Provided entries START

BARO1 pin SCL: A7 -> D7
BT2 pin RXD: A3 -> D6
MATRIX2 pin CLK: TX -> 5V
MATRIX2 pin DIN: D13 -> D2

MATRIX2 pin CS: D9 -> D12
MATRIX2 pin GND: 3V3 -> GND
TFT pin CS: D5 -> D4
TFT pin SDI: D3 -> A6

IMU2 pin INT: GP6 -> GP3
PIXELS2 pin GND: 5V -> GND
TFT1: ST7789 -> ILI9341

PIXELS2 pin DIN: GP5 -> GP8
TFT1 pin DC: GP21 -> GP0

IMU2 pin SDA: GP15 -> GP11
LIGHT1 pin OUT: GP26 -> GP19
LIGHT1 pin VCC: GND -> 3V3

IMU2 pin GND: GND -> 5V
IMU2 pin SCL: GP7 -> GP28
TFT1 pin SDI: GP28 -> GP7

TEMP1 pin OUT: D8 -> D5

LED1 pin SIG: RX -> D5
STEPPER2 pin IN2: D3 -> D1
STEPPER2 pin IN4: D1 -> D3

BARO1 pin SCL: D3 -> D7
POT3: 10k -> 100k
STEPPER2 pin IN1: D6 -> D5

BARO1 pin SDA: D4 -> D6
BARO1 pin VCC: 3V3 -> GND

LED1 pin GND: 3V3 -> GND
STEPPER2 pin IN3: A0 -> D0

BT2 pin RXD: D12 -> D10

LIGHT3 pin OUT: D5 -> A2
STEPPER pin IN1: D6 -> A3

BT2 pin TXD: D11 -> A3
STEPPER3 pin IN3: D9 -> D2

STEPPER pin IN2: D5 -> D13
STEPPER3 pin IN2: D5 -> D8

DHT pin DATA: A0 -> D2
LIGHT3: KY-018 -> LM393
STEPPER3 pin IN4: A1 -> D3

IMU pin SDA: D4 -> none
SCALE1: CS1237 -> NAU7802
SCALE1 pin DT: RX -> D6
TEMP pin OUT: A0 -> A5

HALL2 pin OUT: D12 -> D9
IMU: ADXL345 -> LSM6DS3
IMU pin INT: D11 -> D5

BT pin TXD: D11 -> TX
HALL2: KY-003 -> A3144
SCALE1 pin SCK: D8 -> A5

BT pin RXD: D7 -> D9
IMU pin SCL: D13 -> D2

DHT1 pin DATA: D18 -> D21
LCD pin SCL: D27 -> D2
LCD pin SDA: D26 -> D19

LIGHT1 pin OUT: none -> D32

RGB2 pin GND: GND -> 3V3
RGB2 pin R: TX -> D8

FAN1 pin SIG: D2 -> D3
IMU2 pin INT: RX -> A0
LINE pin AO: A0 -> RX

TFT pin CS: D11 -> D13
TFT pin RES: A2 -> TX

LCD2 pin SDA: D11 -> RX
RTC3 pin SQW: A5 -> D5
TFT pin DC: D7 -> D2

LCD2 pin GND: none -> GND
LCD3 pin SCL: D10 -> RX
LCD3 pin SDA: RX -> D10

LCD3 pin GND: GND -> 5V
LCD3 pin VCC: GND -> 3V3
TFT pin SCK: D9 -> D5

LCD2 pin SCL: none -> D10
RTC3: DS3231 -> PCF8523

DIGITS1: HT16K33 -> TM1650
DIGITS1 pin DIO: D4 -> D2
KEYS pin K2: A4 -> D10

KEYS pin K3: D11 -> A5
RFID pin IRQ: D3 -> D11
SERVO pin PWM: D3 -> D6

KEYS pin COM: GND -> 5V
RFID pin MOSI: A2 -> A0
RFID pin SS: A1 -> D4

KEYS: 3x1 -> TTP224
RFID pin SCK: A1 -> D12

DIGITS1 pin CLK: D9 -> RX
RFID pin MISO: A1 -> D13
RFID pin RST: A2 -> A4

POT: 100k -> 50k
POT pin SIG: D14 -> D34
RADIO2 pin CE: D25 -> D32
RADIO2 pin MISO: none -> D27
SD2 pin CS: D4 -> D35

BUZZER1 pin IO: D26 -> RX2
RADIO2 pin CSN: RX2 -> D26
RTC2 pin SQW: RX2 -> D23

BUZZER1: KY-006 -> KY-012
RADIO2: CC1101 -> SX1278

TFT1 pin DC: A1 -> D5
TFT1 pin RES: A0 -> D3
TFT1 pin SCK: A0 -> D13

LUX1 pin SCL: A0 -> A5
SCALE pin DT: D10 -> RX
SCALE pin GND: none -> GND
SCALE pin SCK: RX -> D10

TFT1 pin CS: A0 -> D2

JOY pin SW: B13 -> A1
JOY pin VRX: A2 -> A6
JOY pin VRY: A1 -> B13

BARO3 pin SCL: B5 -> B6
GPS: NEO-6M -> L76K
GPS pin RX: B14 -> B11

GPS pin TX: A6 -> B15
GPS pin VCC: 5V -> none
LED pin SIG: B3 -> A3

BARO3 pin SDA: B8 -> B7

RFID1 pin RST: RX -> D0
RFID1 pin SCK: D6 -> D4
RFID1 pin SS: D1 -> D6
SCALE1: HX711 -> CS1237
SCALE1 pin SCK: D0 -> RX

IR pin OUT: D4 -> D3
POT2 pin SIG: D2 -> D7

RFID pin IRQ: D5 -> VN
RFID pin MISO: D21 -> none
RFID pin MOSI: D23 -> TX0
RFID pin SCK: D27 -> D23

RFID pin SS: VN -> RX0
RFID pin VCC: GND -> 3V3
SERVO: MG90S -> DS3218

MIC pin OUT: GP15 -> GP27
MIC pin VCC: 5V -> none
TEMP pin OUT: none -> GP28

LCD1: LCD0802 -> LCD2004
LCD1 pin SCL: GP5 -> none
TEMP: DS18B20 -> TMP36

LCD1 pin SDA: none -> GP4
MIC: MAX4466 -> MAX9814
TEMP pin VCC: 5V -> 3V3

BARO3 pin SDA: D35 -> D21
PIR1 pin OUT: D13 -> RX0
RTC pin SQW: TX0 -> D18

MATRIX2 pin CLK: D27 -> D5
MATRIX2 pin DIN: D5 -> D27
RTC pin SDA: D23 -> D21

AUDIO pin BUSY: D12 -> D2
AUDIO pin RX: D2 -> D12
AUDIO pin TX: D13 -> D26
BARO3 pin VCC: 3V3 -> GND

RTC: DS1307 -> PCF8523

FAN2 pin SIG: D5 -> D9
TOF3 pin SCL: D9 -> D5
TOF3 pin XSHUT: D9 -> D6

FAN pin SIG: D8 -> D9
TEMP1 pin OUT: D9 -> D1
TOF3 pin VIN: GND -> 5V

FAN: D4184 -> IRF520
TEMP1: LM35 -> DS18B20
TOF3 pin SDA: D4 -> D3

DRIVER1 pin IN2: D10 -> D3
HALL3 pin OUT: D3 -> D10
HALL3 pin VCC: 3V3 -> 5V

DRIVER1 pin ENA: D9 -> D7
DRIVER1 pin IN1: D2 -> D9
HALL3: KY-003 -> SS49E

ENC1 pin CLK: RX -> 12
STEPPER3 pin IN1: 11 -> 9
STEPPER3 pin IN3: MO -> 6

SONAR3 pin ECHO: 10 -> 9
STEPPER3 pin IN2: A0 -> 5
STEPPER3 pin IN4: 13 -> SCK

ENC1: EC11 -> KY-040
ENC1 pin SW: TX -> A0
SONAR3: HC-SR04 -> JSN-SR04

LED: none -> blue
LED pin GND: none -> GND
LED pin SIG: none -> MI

Provided entries END

Your assignment - Look above for the line with "DIGITS1: HT16K33 -> TM1650" and the line with "LUX1 pin SCL: A0 -> A5", and reproduce exactly those two lines plus every line between, nothing more.

Output of the exercise -
DIGITS1: HT16K33 -> TM1650
DIGITS1 pin DIO: D4 -> D2
KEYS pin K2: A4 -> D10

KEYS pin K3: D11 -> A5
RFID pin IRQ: D3 -> D11
SERVO pin PWM: D3 -> D6

KEYS pin COM: GND -> 5V
RFID pin MOSI: A2 -> A0
RFID pin SS: A1 -> D4

KEYS: 3x1 -> TTP224
RFID pin SCK: A1 -> D12

DIGITS1 pin CLK: D9 -> RX
RFID pin MISO: A1 -> D13
RFID pin RST: A2 -> A4

POT: 100k -> 50k
POT pin SIG: D14 -> D34
RADIO2 pin CE: D25 -> D32
RADIO2 pin MISO: none -> D27
SD2 pin CS: D4 -> D35

BUZZER1 pin IO: D26 -> RX2
RADIO2 pin CSN: RX2 -> D26
RTC2 pin SQW: RX2 -> D23

BUZZER1: KY-006 -> KY-012
RADIO2: CC1101 -> SX1278

TFT1 pin DC: A1 -> D5
TFT1 pin RES: A0 -> D3
TFT1 pin SCK: A0 -> D13

LUX1 pin SCL: A0 -> A5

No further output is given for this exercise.